%%

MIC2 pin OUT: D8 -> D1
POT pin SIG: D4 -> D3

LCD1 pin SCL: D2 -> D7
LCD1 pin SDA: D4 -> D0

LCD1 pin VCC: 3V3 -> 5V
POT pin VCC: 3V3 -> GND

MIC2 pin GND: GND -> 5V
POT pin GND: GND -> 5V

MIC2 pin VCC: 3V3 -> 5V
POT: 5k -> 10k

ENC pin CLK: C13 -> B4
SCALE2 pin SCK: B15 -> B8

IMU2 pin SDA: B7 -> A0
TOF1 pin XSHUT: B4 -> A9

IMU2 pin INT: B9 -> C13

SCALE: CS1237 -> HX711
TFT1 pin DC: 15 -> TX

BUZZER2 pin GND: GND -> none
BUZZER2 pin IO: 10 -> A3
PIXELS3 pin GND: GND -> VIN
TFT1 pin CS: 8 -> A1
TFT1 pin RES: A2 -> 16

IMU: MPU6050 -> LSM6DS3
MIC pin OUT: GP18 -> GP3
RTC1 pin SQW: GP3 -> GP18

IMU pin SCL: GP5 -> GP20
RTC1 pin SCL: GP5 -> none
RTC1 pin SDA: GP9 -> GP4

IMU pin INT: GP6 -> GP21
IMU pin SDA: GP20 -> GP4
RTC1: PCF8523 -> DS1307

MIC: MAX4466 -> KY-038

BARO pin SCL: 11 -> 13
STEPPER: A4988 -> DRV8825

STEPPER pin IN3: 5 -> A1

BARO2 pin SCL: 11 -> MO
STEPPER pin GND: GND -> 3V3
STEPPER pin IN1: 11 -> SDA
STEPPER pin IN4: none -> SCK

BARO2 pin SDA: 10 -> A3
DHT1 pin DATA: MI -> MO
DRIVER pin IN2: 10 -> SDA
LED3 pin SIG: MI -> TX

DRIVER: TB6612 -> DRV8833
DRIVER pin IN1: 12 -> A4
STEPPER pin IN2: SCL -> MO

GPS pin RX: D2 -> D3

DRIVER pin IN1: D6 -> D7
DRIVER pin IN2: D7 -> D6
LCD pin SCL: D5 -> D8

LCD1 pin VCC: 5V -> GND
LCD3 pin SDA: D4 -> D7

%%

What needs to be done » Lines wanted from the listing above: the line with "RTC1 pin SQW: GP3 -> GP18" up to and including the line with "STEPPER: A4988 -> DRV8825". Please write them out exactly, adding nothing else.

Result of the task »
RTC1 pin SQW: GP3 -> GP18

IMU pin SCL: GP5 -> GP20
RTC1 pin SCL: GP5 -> none
RTC1 pin SDA: GP9 -> GP4

IMU pin INT: GP6 -> GP21
IMU pin SDA: GP20 -> GP4
RTC1: PCF8523 -> DS1307

MIC: MAX4466 -> KY-038

BARO pin SCL: 11 -> 13
STEPPER: A4988 -> DRV8825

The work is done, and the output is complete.